BEGIN INPUT
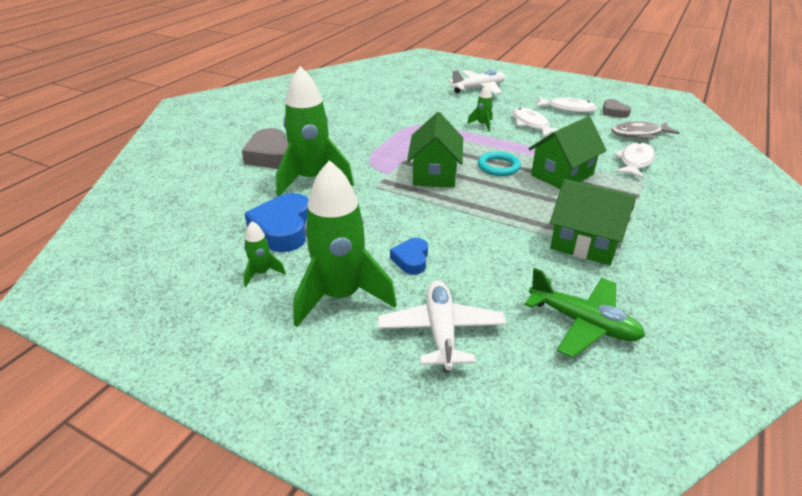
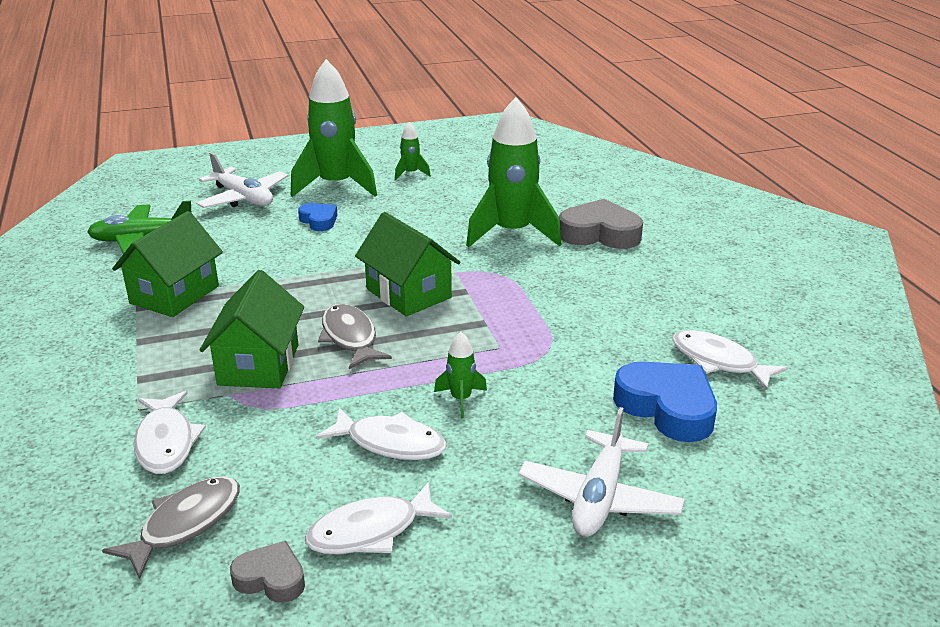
camera: 135 degrees right, 5 degrees down
blue heart [244,193,309,252] -> blue heart moved to [613,361,717,442]
turquoise ring [478,151,521,176] -> grey fish [318,304,392,369]
green house [550,179,636,265] -> green house turned 45 degrees counterclockwise [112,211,223,317]
none -> white fish [672,330,788,390]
END INPUT
BRIEF: Figure out how many lines of the material include the string "degrees", and reply with only that figure.

ANSWER FOR THE TASK: 2